_SOURCE INFORMATION_:

◆ ◆ ◆ ◆

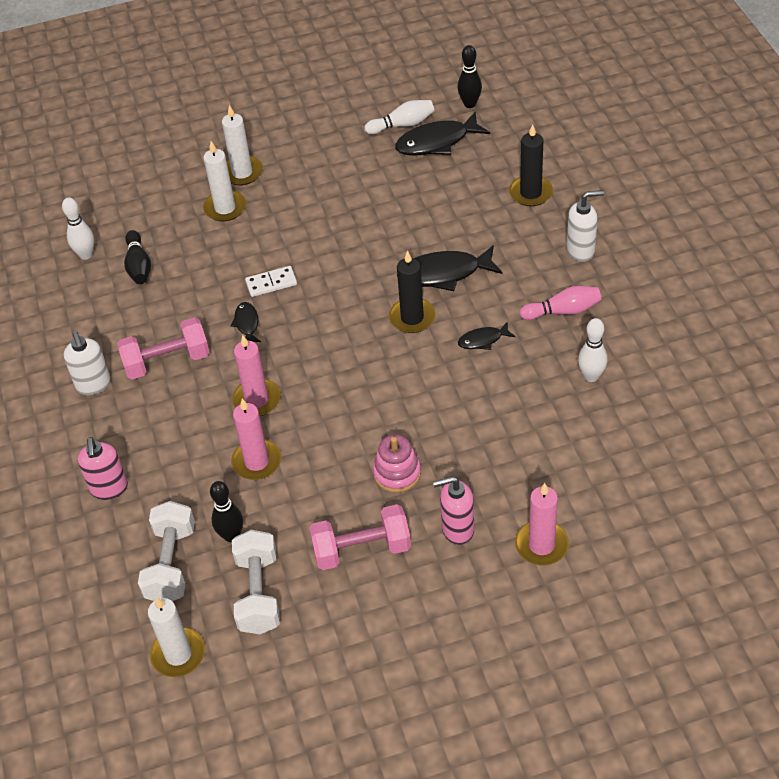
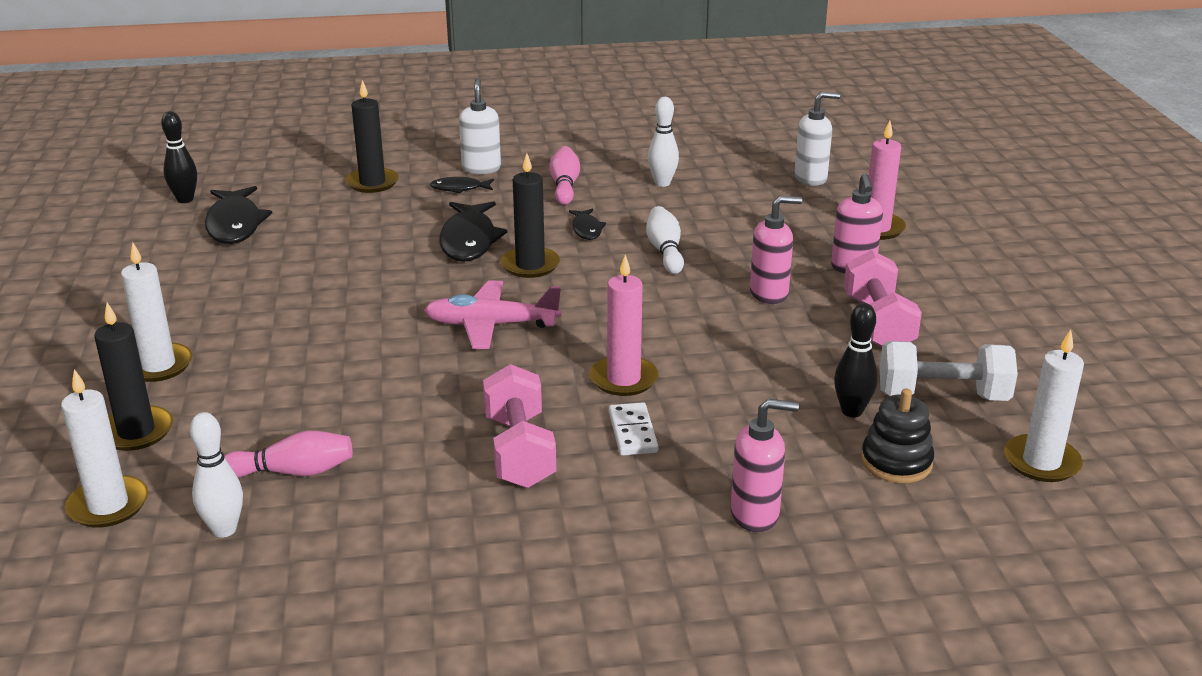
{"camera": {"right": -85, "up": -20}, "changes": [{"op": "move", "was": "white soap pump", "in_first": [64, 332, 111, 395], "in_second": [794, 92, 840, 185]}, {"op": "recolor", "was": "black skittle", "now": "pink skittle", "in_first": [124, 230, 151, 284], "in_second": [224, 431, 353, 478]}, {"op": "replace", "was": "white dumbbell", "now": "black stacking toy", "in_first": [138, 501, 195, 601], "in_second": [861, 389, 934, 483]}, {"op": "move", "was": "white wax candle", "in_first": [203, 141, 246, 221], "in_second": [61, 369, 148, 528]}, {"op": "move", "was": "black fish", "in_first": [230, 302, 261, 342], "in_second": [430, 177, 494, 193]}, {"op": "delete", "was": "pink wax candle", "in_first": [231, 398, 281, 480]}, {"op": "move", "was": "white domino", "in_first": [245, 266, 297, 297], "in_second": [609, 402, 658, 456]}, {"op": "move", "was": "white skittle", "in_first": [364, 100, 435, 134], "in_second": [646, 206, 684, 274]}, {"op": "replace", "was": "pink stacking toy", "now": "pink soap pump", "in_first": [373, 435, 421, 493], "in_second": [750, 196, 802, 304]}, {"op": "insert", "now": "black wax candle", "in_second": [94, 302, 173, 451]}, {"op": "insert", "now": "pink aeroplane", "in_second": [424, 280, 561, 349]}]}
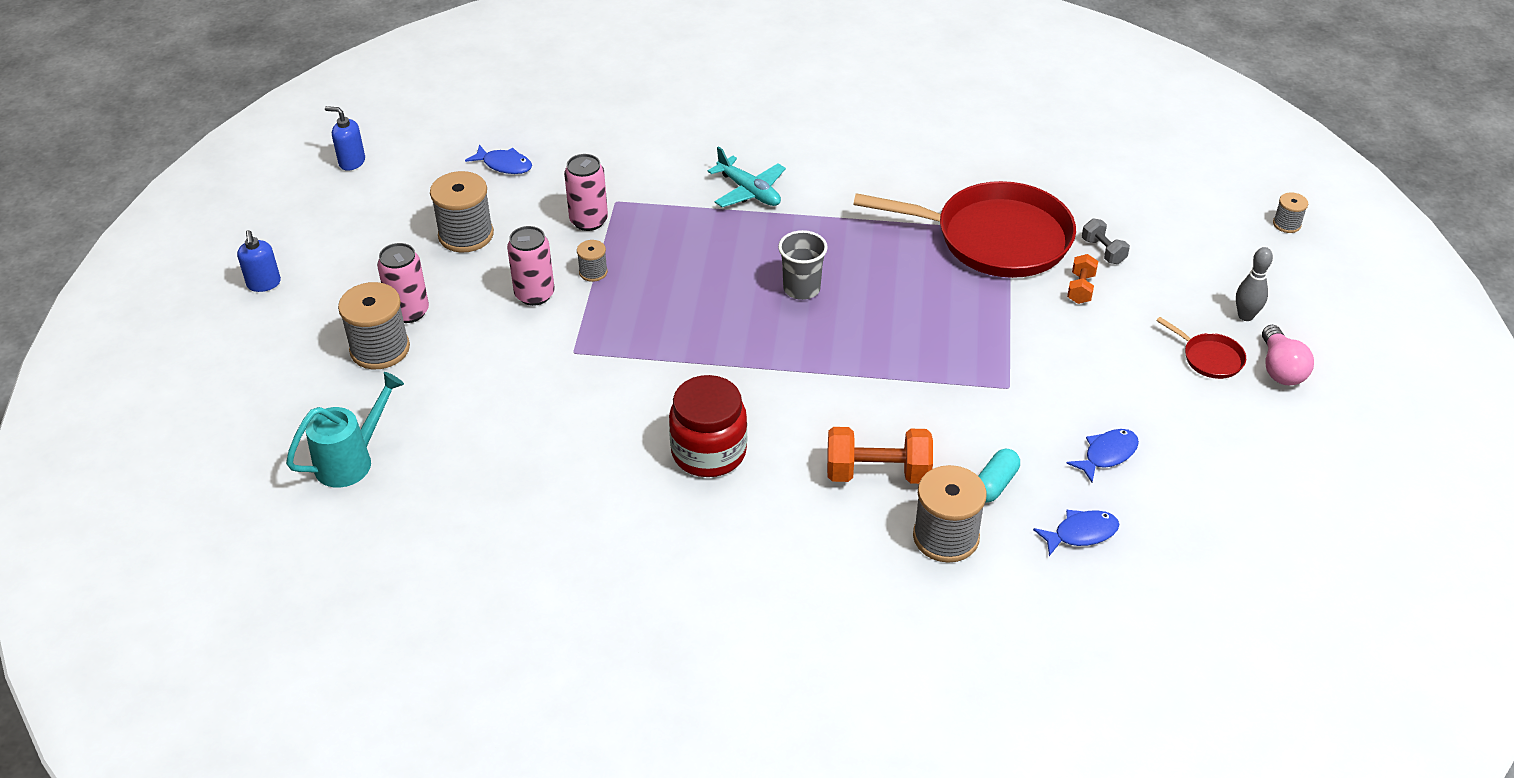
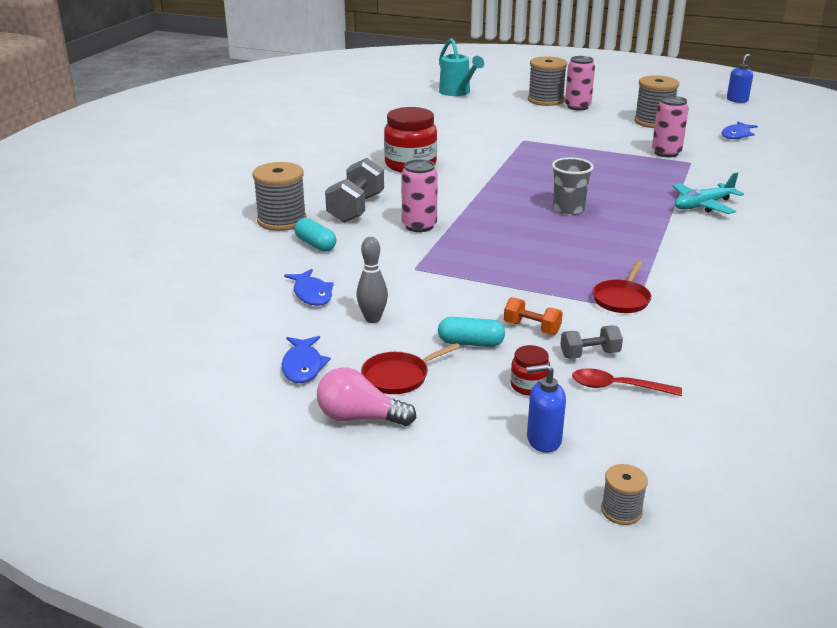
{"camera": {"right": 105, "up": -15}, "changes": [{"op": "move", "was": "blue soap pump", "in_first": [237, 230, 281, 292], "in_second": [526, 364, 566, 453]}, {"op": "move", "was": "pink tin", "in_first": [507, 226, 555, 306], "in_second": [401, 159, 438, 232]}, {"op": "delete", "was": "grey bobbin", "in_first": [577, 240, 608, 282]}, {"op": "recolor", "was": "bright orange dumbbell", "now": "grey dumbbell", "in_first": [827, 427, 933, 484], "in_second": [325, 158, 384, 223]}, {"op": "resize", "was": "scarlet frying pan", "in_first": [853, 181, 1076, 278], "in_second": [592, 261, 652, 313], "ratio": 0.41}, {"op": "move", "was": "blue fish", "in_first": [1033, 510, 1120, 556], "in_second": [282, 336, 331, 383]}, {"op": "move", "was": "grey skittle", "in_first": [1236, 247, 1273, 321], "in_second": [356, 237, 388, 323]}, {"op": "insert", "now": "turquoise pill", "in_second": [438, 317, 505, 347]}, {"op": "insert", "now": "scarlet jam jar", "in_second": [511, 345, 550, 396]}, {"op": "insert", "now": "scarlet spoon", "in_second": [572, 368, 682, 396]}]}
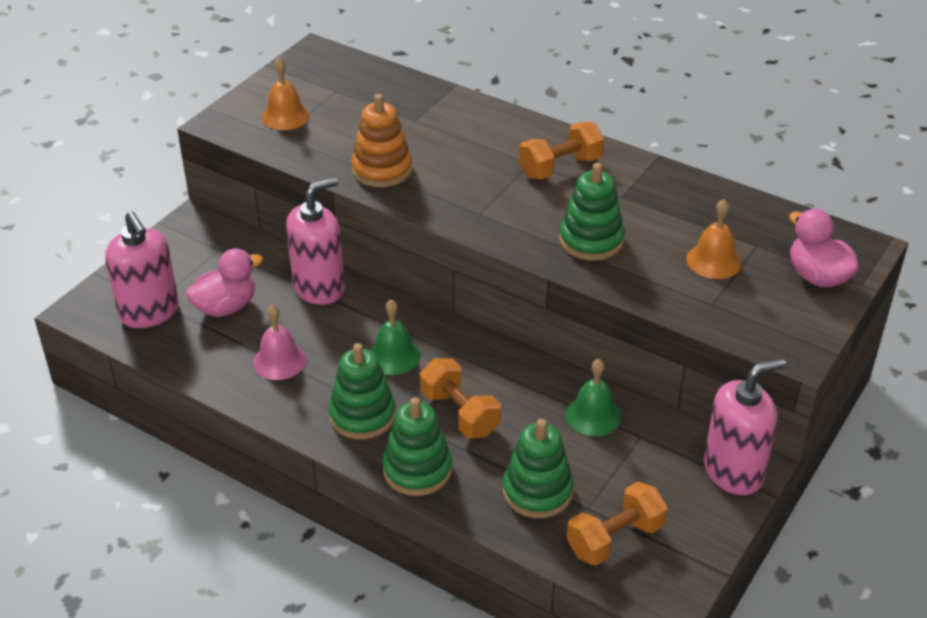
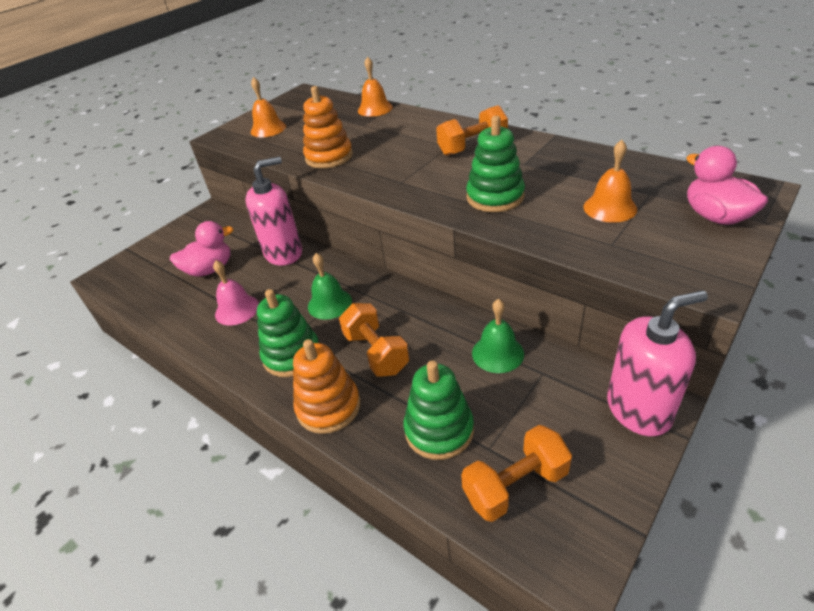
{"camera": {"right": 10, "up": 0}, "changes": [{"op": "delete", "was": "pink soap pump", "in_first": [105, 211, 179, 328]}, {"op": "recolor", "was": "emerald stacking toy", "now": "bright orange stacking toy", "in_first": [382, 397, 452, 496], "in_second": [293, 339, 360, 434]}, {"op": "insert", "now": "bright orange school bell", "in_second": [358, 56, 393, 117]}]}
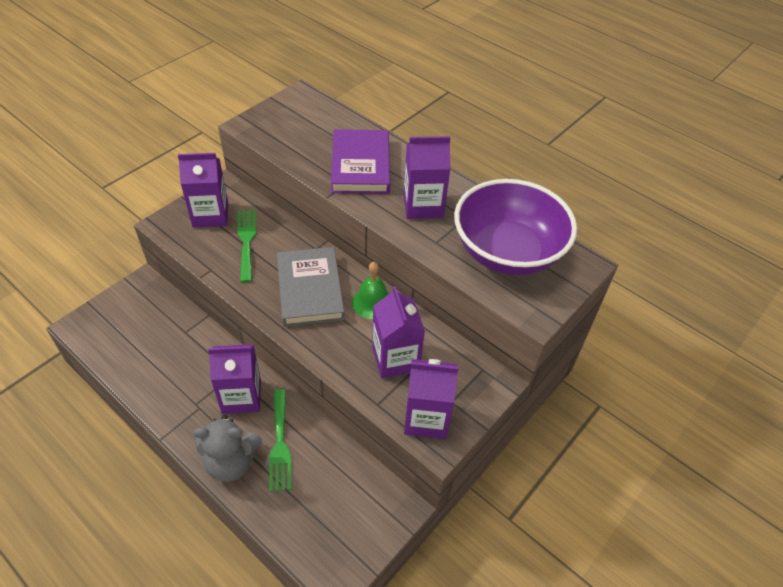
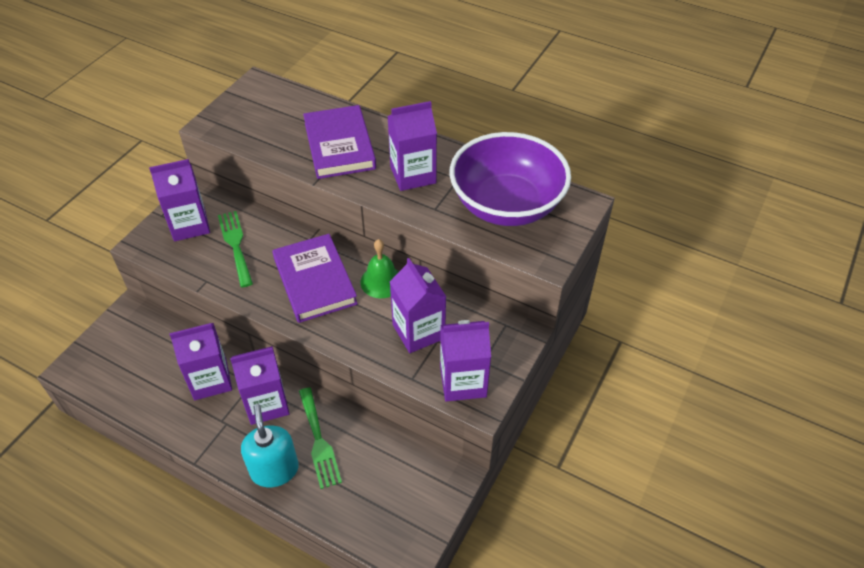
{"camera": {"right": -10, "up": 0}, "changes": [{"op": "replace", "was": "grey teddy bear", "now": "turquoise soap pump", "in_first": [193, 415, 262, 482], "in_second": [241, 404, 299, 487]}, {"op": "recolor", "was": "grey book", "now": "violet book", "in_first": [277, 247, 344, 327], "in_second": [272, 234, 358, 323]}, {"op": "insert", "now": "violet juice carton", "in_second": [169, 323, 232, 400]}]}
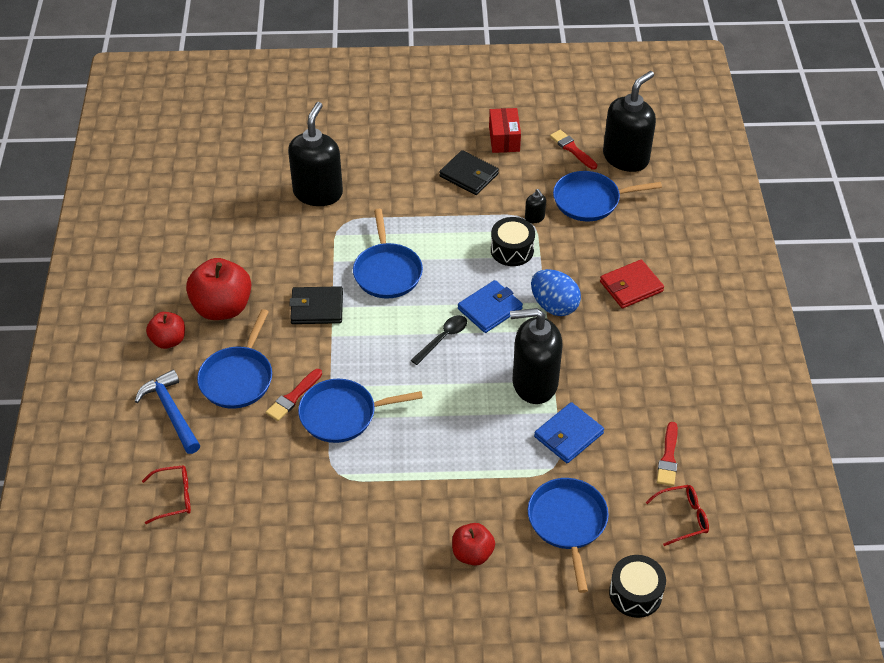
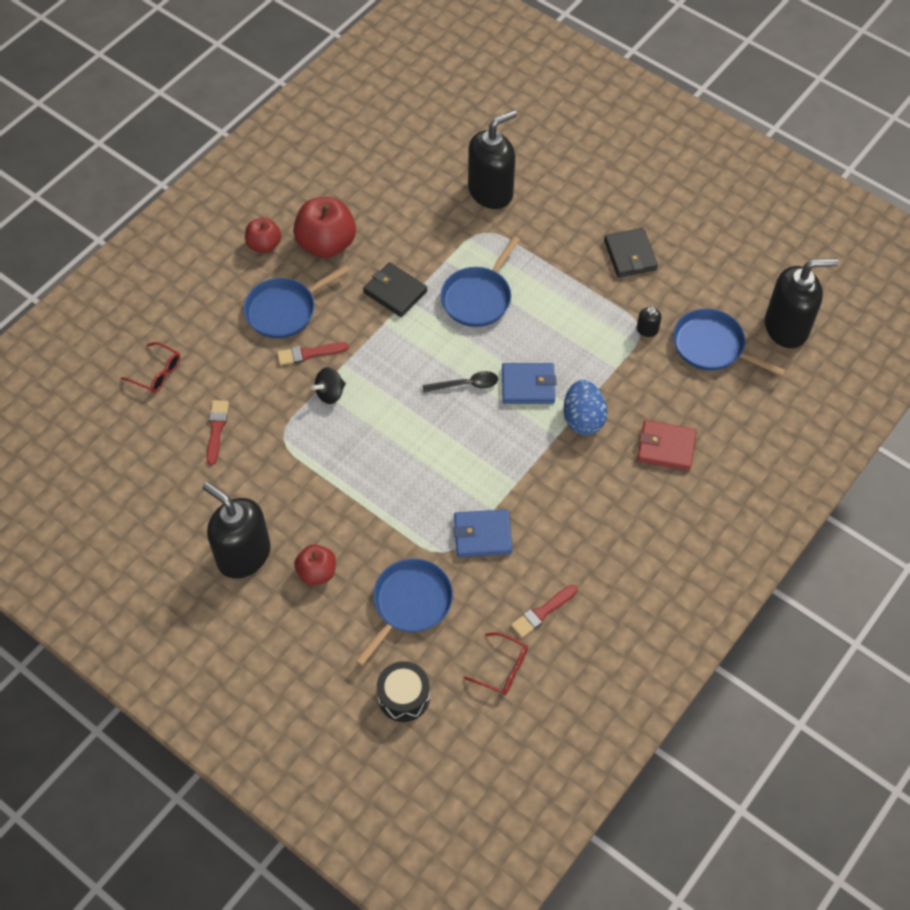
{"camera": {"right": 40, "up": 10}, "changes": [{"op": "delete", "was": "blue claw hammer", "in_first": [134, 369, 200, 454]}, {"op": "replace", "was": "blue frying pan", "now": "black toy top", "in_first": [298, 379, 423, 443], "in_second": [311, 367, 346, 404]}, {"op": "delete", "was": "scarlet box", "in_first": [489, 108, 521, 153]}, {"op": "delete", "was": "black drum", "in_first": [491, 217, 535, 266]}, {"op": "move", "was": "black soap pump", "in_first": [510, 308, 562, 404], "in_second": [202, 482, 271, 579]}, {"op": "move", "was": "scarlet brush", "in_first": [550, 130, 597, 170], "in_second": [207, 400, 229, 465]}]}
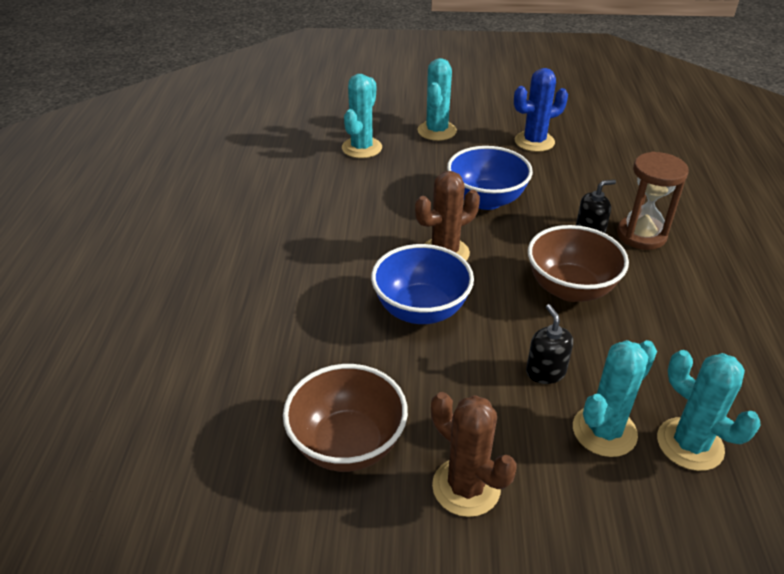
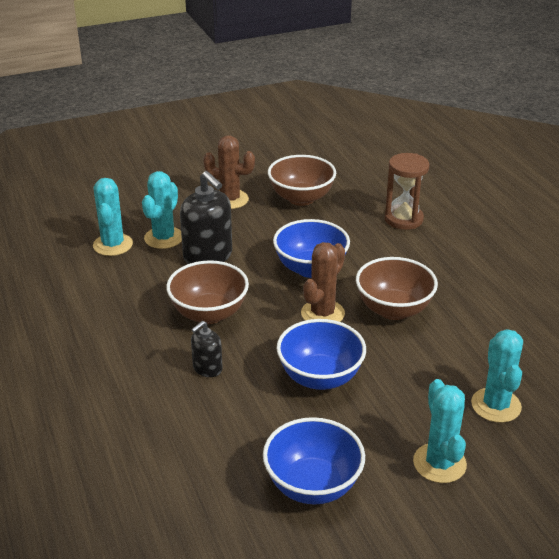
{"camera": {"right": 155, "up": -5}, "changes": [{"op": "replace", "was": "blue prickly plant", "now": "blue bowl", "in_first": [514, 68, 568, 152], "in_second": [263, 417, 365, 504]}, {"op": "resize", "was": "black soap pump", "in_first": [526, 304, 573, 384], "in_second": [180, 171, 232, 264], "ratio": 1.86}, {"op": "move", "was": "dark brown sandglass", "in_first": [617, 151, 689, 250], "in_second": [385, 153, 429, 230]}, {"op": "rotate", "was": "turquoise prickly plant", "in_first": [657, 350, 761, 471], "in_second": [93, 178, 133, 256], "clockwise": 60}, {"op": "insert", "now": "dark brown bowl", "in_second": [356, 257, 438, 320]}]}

◆ ◆ ◆ ◆

_WHAT IS EXPECTED_:
All that is needed is the data above, repeated exactly, without the pictures.

_SOLUTION FOR THIS TASK_:
{"camera": {"right": -85, "up": -20}, "changes": [{"op": "move", "was": "white soap pump", "in_first": [64, 332, 111, 395], "in_second": [794, 92, 840, 185]}, {"op": "recolor", "was": "black skittle", "now": "pink skittle", "in_first": [124, 230, 151, 284], "in_second": [224, 431, 353, 478]}, {"op": "replace", "was": "white dumbbell", "now": "black stacking toy", "in_first": [138, 501, 195, 601], "in_second": [861, 389, 934, 483]}, {"op": "move", "was": "white wax candle", "in_first": [203, 141, 246, 221], "in_second": [61, 369, 148, 528]}, {"op": "move", "was": "black fish", "in_first": [230, 302, 261, 342], "in_second": [430, 177, 494, 193]}, {"op": "delete", "was": "pink wax candle", "in_first": [231, 398, 281, 480]}, {"op": "move", "was": "white domino", "in_first": [245, 266, 297, 297], "in_second": [609, 402, 658, 456]}, {"op": "move", "was": "white skittle", "in_first": [364, 100, 435, 134], "in_second": [646, 206, 684, 274]}, {"op": "replace", "was": "pink stacking toy", "now": "pink soap pump", "in_first": [373, 435, 421, 493], "in_second": [750, 196, 802, 304]}, {"op": "insert", "now": "black wax candle", "in_second": [94, 302, 173, 451]}, {"op": "insert", "now": "pink aeroplane", "in_second": [424, 280, 561, 349]}]}
{"camera": {"right": 105, "up": -15}, "changes": [{"op": "move", "was": "blue soap pump", "in_first": [237, 230, 281, 292], "in_second": [526, 364, 566, 453]}, {"op": "move", "was": "pink tin", "in_first": [507, 226, 555, 306], "in_second": [401, 159, 438, 232]}, {"op": "delete", "was": "grey bobbin", "in_first": [577, 240, 608, 282]}, {"op": "recolor", "was": "bright orange dumbbell", "now": "grey dumbbell", "in_first": [827, 427, 933, 484], "in_second": [325, 158, 384, 223]}, {"op": "resize", "was": "scarlet frying pan", "in_first": [853, 181, 1076, 278], "in_second": [592, 261, 652, 313], "ratio": 0.41}, {"op": "move", "was": "blue fish", "in_first": [1033, 510, 1120, 556], "in_second": [282, 336, 331, 383]}, {"op": "move", "was": "grey skittle", "in_first": [1236, 247, 1273, 321], "in_second": [356, 237, 388, 323]}, {"op": "insert", "now": "turquoise pill", "in_second": [438, 317, 505, 347]}, {"op": "insert", "now": "scarlet jam jar", "in_second": [511, 345, 550, 396]}, {"op": "insert", "now": "scarlet spoon", "in_second": [572, 368, 682, 396]}]}
{"camera": {"right": 10, "up": 0}, "changes": [{"op": "delete", "was": "pink soap pump", "in_first": [105, 211, 179, 328]}, {"op": "recolor", "was": "emerald stacking toy", "now": "bright orange stacking toy", "in_first": [382, 397, 452, 496], "in_second": [293, 339, 360, 434]}, {"op": "insert", "now": "bright orange school bell", "in_second": [358, 56, 393, 117]}]}
{"camera": {"right": -10, "up": 0}, "changes": [{"op": "replace", "was": "grey teddy bear", "now": "turquoise soap pump", "in_first": [193, 415, 262, 482], "in_second": [241, 404, 299, 487]}, {"op": "recolor", "was": "grey book", "now": "violet book", "in_first": [277, 247, 344, 327], "in_second": [272, 234, 358, 323]}, {"op": "insert", "now": "violet juice carton", "in_second": [169, 323, 232, 400]}]}
{"camera": {"right": 40, "up": 10}, "changes": [{"op": "delete", "was": "blue claw hammer", "in_first": [134, 369, 200, 454]}, {"op": "replace", "was": "blue frying pan", "now": "black toy top", "in_first": [298, 379, 423, 443], "in_second": [311, 367, 346, 404]}, {"op": "delete", "was": "scarlet box", "in_first": [489, 108, 521, 153]}, {"op": "delete", "was": "black drum", "in_first": [491, 217, 535, 266]}, {"op": "move", "was": "black soap pump", "in_first": [510, 308, 562, 404], "in_second": [202, 482, 271, 579]}, {"op": "move", "was": "scarlet brush", "in_first": [550, 130, 597, 170], "in_second": [207, 400, 229, 465]}]}
{"camera": {"right": 155, "up": -5}, "changes": [{"op": "replace", "was": "blue prickly plant", "now": "blue bowl", "in_first": [514, 68, 568, 152], "in_second": [263, 417, 365, 504]}, {"op": "resize", "was": "black soap pump", "in_first": [526, 304, 573, 384], "in_second": [180, 171, 232, 264], "ratio": 1.86}, {"op": "move", "was": "dark brown sandglass", "in_first": [617, 151, 689, 250], "in_second": [385, 153, 429, 230]}, {"op": "rotate", "was": "turquoise prickly plant", "in_first": [657, 350, 761, 471], "in_second": [93, 178, 133, 256], "clockwise": 60}, {"op": "insert", "now": "dark brown bowl", "in_second": [356, 257, 438, 320]}]}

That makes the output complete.